### Problem statement
Out of the records below, copy all lines in which the word "white" occurs.

[Before and after images]
============================================================

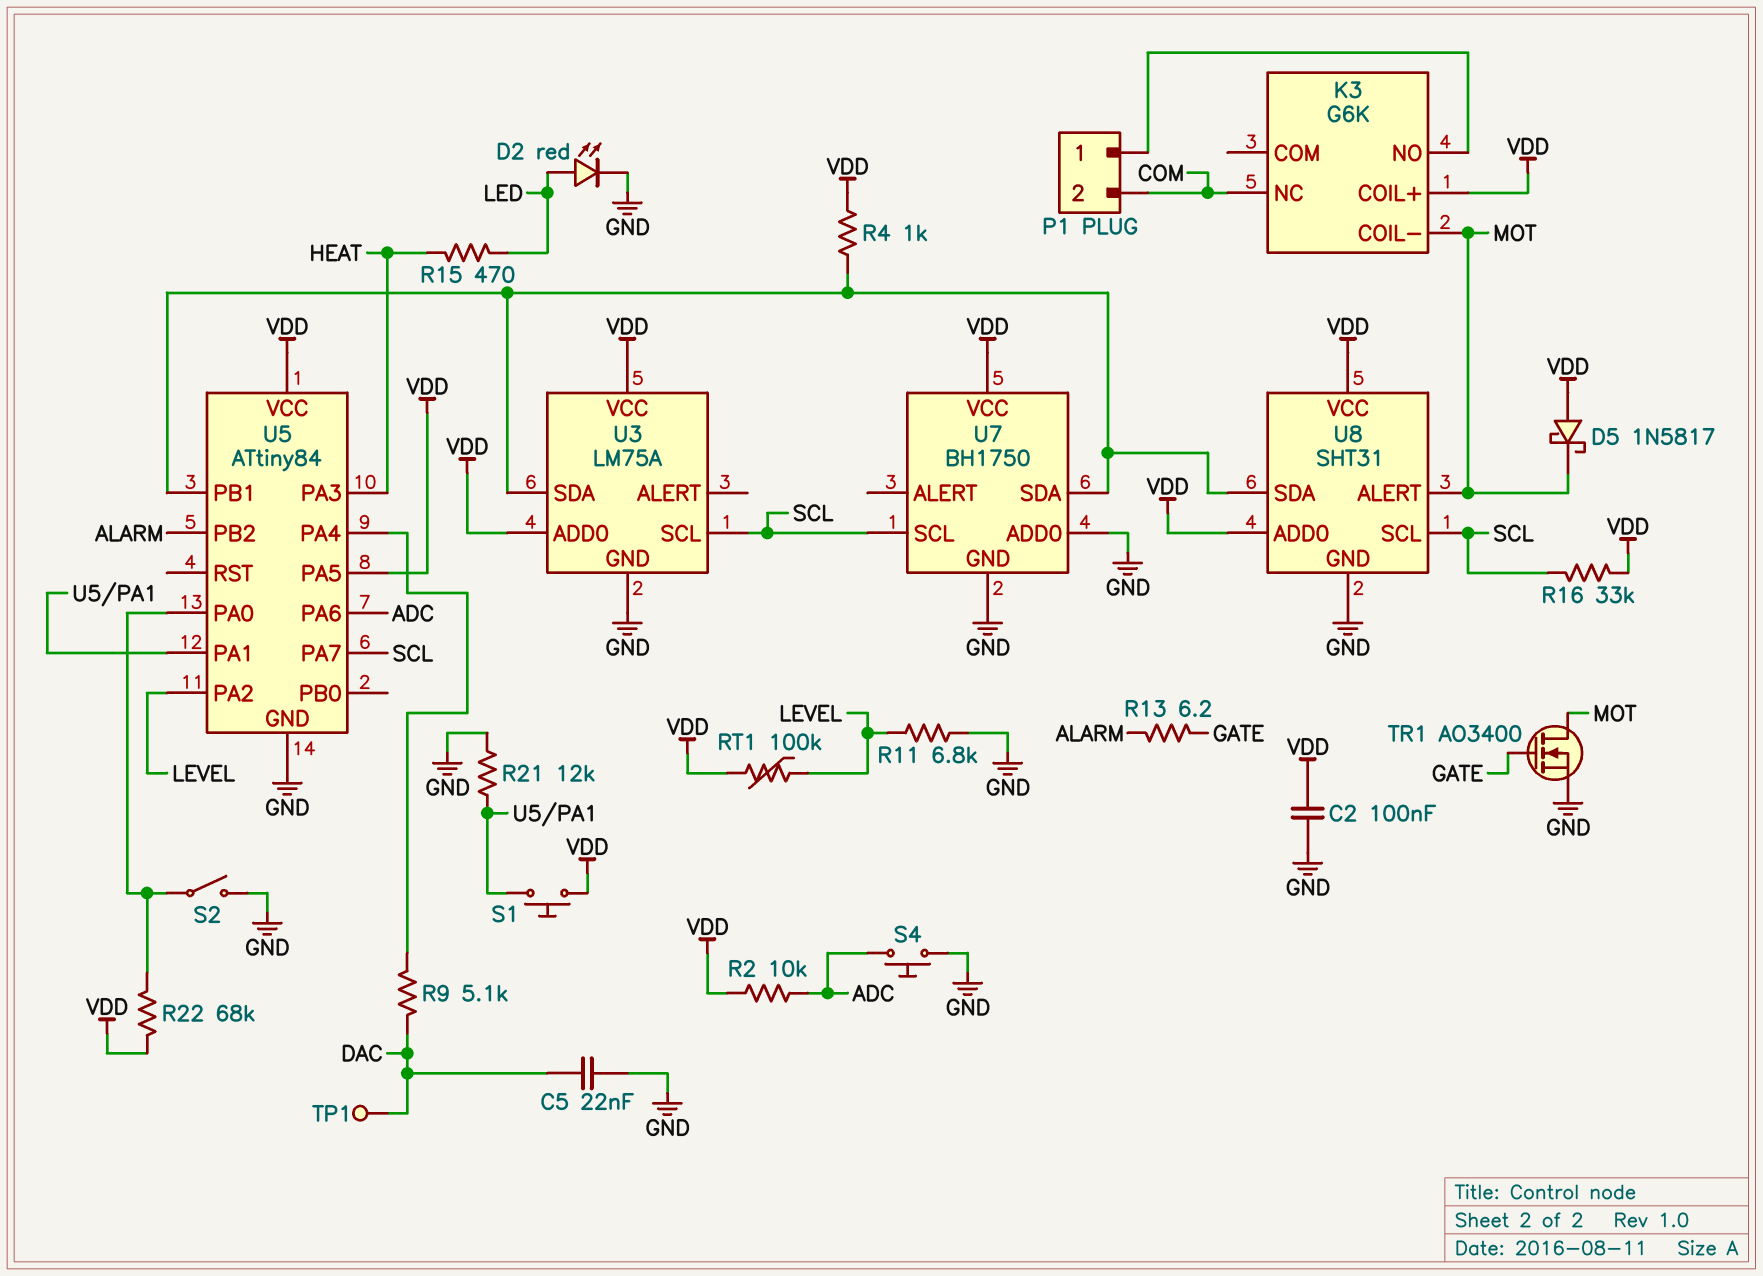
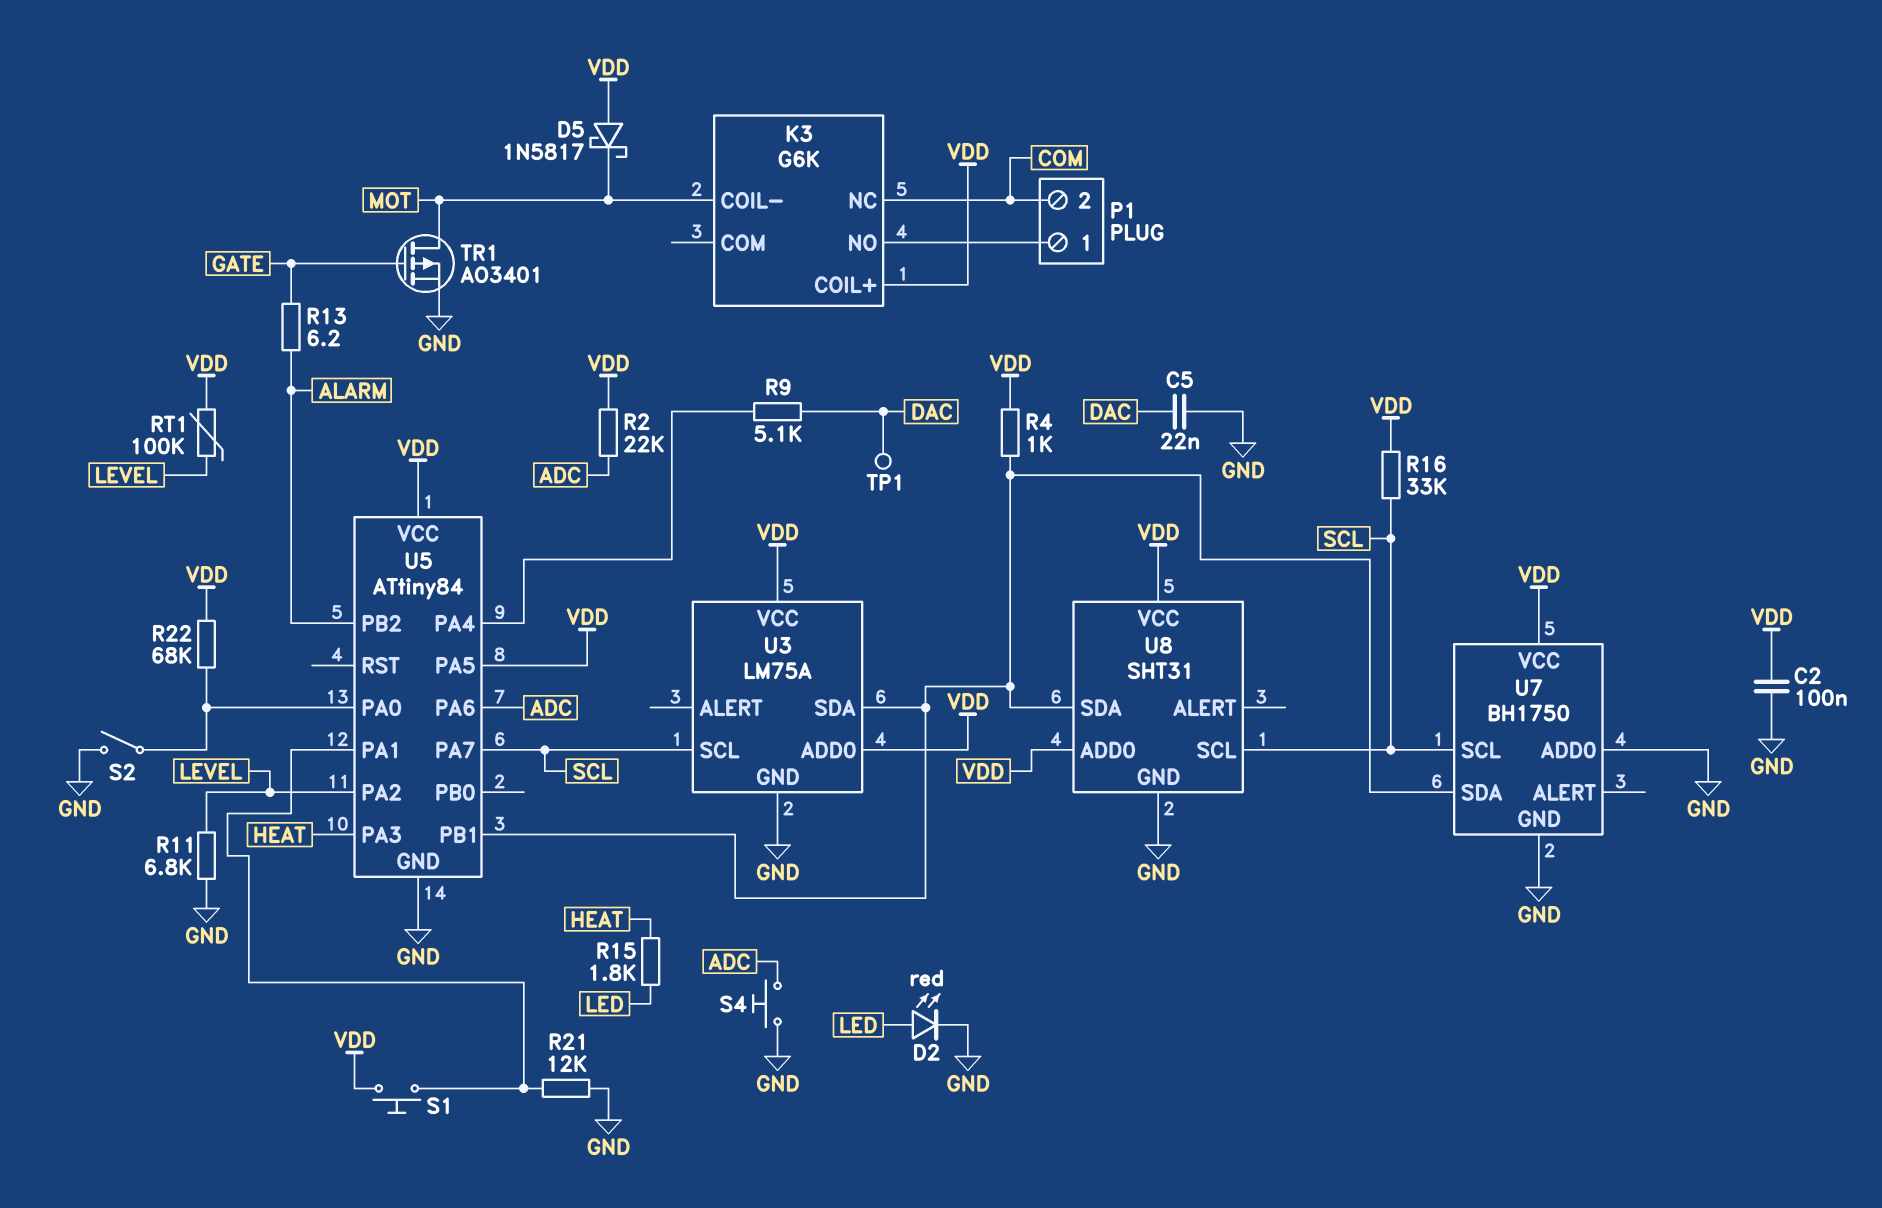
R2: 10k (ADC, VDD) -> 22k (ADC, VDD)
R15: 470 (HEAT, LED) -> 1.8k (HEAT, LED)
TR1: NMOS AO3400 (G GATE, D MOT, S GND) -> PMOS AO3401 (G GATE, D MOT, S GND)
U8 pin ALERT: MOT -> none

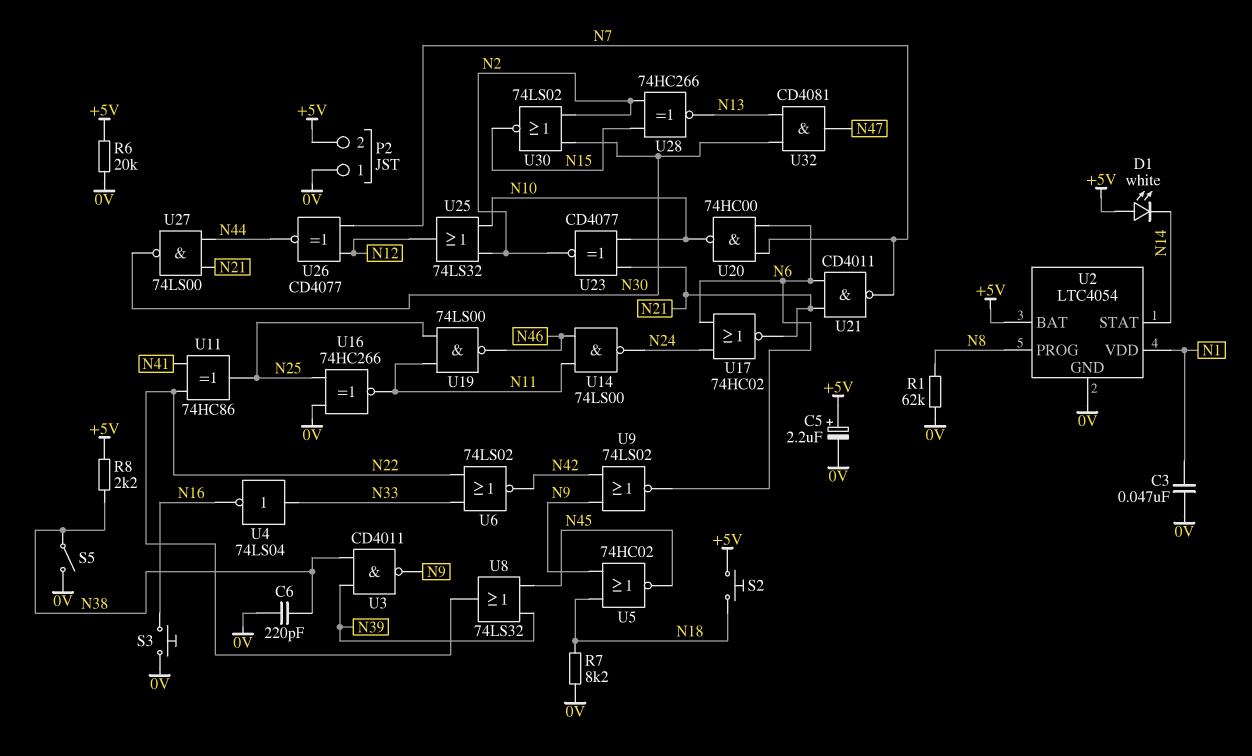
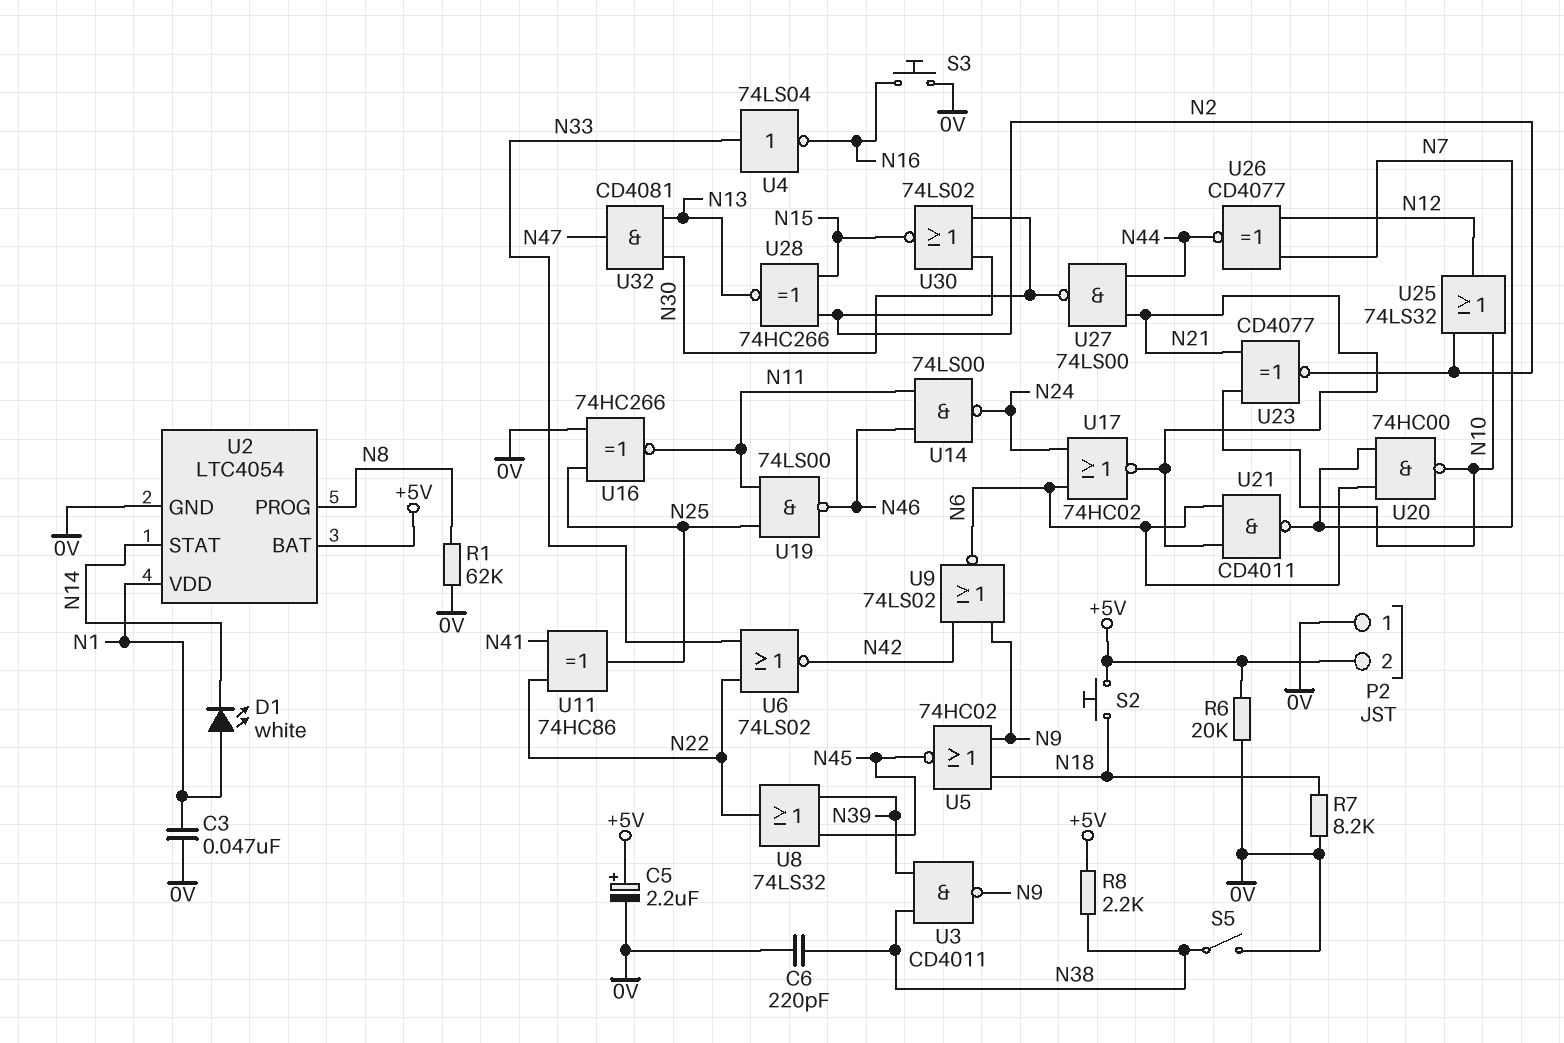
D1: LED white (A +5V, K N14) -> LED white (A N1, K N14)

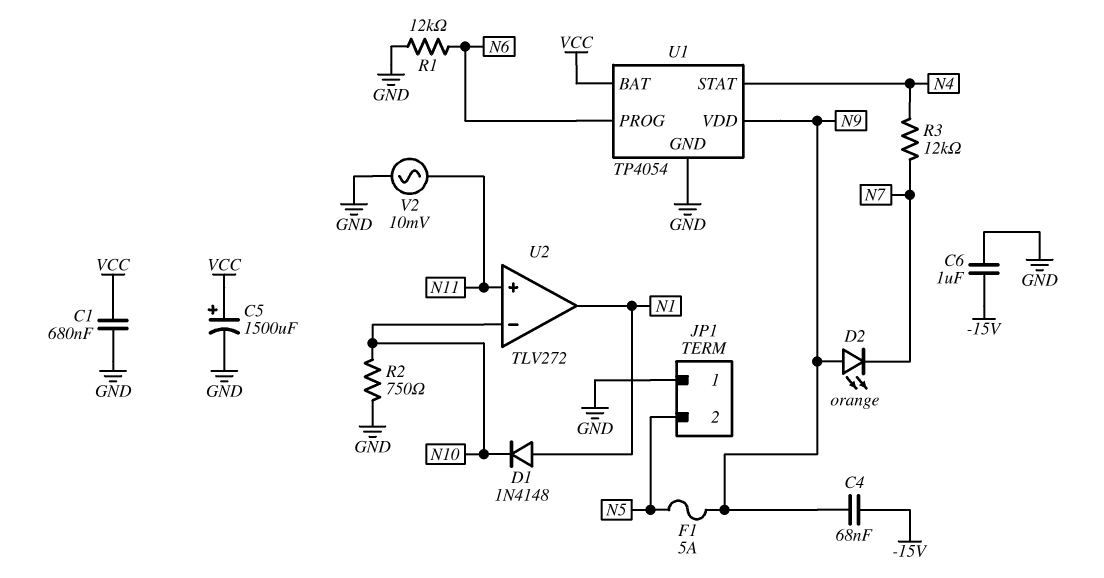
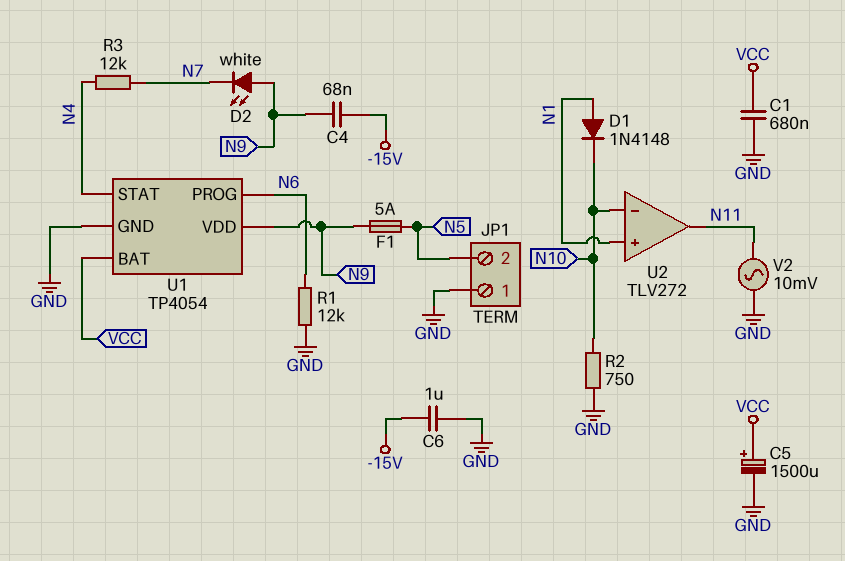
D2: LED orange (A N9, K N7) -> LED white (A N9, K N7)
U2 pin in+: N11 -> N1
U2 pin out: N1 -> N11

============================================================

### Your solution
D1: LED white (A +5V, K N14) -> LED white (A N1, K N14)
D2: LED orange (A N9, K N7) -> LED white (A N9, K N7)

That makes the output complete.